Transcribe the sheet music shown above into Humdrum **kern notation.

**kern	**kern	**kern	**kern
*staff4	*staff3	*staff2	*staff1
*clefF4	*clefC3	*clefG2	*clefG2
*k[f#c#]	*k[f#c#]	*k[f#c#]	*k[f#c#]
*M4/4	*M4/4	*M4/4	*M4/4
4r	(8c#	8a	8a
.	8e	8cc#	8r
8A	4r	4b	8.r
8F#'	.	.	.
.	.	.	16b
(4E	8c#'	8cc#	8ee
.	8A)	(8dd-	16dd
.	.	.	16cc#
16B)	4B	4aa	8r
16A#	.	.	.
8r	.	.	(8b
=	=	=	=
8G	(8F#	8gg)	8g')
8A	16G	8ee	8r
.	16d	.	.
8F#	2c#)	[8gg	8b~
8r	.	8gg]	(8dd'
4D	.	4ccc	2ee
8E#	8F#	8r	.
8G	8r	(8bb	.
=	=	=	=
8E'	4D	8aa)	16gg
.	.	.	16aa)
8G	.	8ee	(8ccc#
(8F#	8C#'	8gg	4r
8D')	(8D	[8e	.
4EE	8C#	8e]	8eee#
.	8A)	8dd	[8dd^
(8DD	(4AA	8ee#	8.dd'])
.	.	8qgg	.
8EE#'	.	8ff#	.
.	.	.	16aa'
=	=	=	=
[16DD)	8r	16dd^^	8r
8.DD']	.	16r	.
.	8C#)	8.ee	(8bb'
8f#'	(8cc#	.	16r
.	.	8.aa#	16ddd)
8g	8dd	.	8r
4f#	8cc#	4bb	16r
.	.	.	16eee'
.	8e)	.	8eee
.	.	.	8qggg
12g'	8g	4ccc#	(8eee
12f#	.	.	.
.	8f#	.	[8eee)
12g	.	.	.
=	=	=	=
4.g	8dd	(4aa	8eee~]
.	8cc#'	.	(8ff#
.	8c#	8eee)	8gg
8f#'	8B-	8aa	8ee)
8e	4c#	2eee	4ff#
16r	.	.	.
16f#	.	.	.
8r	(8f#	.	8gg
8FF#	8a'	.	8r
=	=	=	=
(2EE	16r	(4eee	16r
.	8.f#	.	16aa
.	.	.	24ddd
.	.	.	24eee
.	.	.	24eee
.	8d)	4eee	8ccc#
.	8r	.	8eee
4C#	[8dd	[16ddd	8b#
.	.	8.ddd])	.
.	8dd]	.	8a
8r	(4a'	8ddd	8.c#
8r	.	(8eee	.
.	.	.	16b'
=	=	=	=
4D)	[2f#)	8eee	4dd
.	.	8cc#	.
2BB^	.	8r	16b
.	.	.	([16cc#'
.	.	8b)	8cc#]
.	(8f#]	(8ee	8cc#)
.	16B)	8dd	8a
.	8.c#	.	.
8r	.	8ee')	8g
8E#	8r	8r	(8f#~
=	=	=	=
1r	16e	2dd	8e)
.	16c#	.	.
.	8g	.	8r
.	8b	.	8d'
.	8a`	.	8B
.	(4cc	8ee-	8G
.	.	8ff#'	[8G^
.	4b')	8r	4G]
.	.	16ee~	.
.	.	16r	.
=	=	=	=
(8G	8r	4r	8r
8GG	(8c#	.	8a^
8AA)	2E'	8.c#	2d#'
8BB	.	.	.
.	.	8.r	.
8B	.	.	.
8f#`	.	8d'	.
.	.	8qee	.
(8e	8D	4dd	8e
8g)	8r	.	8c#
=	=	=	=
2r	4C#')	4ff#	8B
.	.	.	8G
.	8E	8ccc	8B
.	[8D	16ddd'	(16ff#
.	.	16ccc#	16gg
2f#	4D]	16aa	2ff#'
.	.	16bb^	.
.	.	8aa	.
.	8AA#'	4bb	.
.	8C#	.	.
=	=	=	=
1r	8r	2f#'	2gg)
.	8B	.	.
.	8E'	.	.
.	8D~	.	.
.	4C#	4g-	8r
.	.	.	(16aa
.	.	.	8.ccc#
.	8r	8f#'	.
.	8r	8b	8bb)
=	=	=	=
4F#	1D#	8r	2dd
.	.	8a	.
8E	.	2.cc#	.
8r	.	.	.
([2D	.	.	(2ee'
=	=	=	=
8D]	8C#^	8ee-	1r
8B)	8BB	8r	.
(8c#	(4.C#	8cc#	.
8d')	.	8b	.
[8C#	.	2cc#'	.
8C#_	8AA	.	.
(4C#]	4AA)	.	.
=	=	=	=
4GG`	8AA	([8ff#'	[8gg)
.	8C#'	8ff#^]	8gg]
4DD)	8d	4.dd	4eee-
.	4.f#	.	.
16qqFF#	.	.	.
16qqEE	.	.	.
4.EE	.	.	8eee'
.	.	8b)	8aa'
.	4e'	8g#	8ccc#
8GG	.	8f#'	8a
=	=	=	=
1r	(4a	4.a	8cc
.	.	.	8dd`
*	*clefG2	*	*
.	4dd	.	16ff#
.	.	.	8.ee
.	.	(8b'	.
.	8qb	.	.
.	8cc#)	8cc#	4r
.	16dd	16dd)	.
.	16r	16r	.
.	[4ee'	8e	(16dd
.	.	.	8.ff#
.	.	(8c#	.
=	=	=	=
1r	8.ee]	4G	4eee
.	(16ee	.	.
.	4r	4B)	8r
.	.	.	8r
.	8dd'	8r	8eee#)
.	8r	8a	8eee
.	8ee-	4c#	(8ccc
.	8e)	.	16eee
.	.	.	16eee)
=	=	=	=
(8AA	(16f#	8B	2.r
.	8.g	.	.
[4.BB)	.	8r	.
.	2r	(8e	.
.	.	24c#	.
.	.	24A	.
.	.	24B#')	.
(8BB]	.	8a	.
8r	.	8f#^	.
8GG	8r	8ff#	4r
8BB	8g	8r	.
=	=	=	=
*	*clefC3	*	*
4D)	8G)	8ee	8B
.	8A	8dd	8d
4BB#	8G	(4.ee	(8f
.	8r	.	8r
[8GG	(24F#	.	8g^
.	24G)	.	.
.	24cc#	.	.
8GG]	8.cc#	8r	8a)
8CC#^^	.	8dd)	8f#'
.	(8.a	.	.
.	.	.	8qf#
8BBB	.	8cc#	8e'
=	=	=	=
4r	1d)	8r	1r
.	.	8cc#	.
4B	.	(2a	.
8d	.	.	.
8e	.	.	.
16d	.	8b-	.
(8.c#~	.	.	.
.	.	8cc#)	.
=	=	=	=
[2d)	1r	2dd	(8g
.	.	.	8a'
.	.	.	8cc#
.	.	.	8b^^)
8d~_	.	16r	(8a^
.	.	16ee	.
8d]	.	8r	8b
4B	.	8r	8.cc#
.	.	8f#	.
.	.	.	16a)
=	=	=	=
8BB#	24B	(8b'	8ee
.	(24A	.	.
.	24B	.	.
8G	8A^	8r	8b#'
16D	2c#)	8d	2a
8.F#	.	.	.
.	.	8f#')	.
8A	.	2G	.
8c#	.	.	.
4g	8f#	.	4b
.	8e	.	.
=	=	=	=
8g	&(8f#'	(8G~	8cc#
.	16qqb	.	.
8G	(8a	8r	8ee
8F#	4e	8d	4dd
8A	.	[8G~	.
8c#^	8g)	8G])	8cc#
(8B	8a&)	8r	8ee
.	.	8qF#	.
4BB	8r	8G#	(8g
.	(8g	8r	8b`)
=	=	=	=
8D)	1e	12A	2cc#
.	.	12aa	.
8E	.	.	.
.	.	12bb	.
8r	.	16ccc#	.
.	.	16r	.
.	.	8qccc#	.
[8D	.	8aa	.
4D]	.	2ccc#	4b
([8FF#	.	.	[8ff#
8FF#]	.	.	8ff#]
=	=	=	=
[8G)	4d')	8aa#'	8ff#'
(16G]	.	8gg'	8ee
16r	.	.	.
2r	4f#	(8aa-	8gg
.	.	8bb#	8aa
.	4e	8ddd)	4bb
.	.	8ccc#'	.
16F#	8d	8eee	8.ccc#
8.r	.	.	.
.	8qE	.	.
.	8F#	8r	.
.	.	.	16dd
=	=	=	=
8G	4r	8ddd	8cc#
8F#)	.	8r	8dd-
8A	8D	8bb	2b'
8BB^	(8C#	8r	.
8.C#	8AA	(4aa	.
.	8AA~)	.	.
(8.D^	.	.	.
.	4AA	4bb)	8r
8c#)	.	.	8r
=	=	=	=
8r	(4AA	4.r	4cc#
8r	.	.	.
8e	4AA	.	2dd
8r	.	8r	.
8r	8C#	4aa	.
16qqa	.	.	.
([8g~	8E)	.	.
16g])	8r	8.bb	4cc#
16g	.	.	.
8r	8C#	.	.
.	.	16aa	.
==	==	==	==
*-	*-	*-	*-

== == ==

Work to do
Pick out every line in the records that contains the word "kern", and copy each one in full.

Output
Transcribe the sheet music shown above into Humdrum **kern notation.
**kern	**kern	**kern	**kern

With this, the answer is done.